Reproduce the records starting at the beginning and ending at the line that contains "cyan line: rotated", switching "pink diamond" to "purple diamond" and leaving everything else unchanged.

====== SUPPLIED RECORDS

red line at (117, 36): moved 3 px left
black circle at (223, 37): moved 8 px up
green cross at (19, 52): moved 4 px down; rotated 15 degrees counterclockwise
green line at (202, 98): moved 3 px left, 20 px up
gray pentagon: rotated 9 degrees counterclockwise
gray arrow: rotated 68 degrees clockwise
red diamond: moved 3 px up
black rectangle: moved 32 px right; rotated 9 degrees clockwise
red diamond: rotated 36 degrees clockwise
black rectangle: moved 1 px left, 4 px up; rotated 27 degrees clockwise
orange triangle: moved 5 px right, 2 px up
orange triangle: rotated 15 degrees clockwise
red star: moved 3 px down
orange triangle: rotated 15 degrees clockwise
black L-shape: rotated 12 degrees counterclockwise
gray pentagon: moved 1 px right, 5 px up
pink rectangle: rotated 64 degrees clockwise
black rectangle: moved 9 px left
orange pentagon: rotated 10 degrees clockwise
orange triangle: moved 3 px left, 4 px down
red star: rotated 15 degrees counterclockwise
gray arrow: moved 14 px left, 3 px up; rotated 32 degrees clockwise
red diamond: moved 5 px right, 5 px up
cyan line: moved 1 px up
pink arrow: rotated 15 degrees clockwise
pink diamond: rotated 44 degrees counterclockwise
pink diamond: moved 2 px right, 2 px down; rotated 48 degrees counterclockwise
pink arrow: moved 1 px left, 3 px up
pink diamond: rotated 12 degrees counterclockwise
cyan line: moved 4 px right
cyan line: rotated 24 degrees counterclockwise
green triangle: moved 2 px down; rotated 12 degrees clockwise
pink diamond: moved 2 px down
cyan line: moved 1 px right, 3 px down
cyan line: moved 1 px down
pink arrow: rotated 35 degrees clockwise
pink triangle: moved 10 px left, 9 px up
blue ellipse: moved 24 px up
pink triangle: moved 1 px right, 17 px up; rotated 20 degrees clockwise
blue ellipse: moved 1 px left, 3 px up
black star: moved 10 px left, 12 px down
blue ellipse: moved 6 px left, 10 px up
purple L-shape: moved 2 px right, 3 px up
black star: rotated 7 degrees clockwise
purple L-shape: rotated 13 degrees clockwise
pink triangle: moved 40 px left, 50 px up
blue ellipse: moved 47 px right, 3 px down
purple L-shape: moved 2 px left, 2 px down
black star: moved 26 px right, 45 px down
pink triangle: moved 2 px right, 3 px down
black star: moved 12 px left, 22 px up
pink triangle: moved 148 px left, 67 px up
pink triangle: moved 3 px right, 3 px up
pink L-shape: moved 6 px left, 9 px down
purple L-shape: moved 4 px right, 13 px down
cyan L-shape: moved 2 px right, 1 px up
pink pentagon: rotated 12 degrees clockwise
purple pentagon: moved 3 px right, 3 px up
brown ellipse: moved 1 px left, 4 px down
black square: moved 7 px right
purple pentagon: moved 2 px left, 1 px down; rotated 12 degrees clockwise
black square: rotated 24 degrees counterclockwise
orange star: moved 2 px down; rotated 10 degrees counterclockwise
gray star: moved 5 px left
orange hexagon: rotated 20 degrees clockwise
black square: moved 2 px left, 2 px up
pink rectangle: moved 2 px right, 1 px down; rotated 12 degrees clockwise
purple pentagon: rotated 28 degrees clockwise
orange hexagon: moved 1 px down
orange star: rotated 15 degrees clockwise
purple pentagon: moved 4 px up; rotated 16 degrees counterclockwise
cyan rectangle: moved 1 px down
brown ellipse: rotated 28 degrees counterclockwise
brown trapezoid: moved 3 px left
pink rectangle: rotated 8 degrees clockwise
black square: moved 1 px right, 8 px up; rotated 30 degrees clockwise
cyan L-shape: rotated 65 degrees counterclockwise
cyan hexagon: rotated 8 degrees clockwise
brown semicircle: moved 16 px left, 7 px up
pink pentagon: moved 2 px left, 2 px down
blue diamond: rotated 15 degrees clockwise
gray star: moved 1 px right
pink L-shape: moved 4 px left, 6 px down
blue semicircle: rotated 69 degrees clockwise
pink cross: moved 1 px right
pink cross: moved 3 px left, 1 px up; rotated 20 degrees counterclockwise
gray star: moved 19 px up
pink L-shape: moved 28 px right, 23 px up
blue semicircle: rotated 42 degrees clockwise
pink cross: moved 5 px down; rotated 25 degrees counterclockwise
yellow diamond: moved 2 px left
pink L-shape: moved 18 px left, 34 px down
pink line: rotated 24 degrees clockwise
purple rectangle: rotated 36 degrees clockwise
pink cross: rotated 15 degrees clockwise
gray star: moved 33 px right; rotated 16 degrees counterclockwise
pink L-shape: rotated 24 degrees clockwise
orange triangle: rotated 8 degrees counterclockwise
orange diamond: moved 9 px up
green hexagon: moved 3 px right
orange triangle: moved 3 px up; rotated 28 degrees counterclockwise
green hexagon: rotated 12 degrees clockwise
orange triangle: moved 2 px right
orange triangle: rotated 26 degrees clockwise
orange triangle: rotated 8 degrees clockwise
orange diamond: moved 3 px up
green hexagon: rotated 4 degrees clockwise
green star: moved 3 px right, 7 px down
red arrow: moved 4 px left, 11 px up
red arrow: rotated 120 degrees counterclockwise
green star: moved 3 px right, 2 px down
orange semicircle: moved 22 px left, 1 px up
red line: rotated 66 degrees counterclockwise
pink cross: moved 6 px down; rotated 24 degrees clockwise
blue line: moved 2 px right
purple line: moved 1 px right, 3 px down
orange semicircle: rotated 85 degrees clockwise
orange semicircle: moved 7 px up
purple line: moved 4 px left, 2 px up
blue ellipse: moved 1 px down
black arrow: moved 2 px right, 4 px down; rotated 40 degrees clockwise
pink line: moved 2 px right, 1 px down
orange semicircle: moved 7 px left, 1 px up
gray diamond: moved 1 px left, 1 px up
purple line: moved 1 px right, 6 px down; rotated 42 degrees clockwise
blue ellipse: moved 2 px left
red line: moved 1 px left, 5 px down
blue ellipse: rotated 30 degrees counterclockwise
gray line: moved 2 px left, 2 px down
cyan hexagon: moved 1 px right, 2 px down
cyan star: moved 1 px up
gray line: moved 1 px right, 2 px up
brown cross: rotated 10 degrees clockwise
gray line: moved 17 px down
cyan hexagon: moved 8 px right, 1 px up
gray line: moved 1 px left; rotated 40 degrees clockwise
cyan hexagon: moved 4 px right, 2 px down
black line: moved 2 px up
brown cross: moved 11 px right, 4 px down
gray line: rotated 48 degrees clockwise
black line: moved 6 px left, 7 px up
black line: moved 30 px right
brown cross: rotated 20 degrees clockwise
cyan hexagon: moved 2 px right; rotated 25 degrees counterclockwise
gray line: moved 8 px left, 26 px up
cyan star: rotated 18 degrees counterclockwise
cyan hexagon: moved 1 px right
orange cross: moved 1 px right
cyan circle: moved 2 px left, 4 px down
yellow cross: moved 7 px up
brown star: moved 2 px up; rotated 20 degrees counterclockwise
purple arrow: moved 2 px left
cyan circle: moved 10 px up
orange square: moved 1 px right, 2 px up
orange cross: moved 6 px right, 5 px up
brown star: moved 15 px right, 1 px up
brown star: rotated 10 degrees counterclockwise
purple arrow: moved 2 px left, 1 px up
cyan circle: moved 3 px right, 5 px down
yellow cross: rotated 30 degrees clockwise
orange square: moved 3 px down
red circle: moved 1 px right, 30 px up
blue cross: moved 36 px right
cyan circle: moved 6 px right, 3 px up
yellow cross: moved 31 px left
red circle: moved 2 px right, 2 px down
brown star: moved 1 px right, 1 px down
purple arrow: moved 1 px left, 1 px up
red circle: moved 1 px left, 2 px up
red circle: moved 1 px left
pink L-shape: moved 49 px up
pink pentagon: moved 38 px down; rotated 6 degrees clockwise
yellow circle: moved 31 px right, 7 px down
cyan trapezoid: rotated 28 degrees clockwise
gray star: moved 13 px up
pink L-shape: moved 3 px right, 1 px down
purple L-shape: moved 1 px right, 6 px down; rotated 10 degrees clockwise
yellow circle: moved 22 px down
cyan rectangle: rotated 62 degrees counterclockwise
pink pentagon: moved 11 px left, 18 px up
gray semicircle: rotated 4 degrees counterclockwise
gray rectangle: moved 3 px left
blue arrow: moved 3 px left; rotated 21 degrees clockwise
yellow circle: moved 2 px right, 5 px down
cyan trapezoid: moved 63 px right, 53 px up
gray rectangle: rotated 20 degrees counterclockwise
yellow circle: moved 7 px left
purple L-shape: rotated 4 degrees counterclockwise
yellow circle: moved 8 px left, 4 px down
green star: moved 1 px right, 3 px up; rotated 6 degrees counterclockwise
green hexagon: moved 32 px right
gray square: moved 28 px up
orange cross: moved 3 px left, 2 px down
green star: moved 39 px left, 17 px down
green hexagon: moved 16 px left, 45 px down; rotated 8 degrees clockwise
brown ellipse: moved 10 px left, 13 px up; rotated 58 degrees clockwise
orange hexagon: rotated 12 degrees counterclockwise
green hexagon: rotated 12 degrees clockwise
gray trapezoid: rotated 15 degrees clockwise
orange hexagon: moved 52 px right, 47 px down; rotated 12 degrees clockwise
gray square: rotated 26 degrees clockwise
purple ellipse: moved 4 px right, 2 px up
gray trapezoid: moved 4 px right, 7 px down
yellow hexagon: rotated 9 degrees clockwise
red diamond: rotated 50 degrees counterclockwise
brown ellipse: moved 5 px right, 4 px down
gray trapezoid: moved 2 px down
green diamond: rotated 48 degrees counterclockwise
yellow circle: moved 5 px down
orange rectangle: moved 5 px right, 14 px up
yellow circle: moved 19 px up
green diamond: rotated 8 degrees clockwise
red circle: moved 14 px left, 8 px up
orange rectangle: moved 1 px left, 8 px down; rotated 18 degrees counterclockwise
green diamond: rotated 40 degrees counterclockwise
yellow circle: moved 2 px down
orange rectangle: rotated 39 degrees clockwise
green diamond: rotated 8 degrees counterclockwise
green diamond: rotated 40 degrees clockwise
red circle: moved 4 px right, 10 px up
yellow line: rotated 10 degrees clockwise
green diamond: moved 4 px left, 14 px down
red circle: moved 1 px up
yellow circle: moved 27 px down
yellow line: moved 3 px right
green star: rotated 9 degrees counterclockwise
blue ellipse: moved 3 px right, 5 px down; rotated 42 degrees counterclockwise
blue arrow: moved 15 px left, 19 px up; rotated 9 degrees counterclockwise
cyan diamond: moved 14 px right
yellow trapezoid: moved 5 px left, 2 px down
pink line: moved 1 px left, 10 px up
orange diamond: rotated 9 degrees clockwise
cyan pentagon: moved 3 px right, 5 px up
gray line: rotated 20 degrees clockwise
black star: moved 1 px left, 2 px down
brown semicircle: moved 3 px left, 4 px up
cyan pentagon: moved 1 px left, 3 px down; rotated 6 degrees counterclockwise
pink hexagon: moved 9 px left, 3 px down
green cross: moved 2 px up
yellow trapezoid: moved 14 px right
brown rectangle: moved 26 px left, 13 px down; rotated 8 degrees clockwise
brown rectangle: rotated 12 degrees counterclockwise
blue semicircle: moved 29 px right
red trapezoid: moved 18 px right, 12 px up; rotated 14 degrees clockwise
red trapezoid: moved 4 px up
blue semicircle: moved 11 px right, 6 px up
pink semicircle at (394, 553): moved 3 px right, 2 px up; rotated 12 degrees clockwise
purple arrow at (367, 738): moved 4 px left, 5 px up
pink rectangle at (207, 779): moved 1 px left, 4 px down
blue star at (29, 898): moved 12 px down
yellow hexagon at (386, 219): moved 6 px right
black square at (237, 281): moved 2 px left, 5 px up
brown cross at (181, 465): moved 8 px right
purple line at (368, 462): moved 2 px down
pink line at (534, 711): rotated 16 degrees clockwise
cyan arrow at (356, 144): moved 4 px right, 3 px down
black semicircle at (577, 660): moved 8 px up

============

= CORRECT ANSWER =
red line at (117, 36): moved 3 px left
black circle at (223, 37): moved 8 px up
green cross at (19, 52): moved 4 px down; rotated 15 degrees counterclockwise
green line at (202, 98): moved 3 px left, 20 px up
gray pentagon: rotated 9 degrees counterclockwise
gray arrow: rotated 68 degrees clockwise
red diamond: moved 3 px up
black rectangle: moved 32 px right; rotated 9 degrees clockwise
red diamond: rotated 36 degrees clockwise
black rectangle: moved 1 px left, 4 px up; rotated 27 degrees clockwise
orange triangle: moved 5 px right, 2 px up
orange triangle: rotated 15 degrees clockwise
red star: moved 3 px down
orange triangle: rotated 15 degrees clockwise
black L-shape: rotated 12 degrees counterclockwise
gray pentagon: moved 1 px right, 5 px up
pink rectangle: rotated 64 degrees clockwise
black rectangle: moved 9 px left
orange pentagon: rotated 10 degrees clockwise
orange triangle: moved 3 px left, 4 px down
red star: rotated 15 degrees counterclockwise
gray arrow: moved 14 px left, 3 px up; rotated 32 degrees clockwise
red diamond: moved 5 px right, 5 px up
cyan line: moved 1 px up
pink arrow: rotated 15 degrees clockwise
purple diamond: rotated 44 degrees counterclockwise
purple diamond: moved 2 px right, 2 px down; rotated 48 degrees counterclockwise
pink arrow: moved 1 px left, 3 px up
purple diamond: rotated 12 degrees counterclockwise
cyan line: moved 4 px right
cyan line: rotated 24 degrees counterclockwise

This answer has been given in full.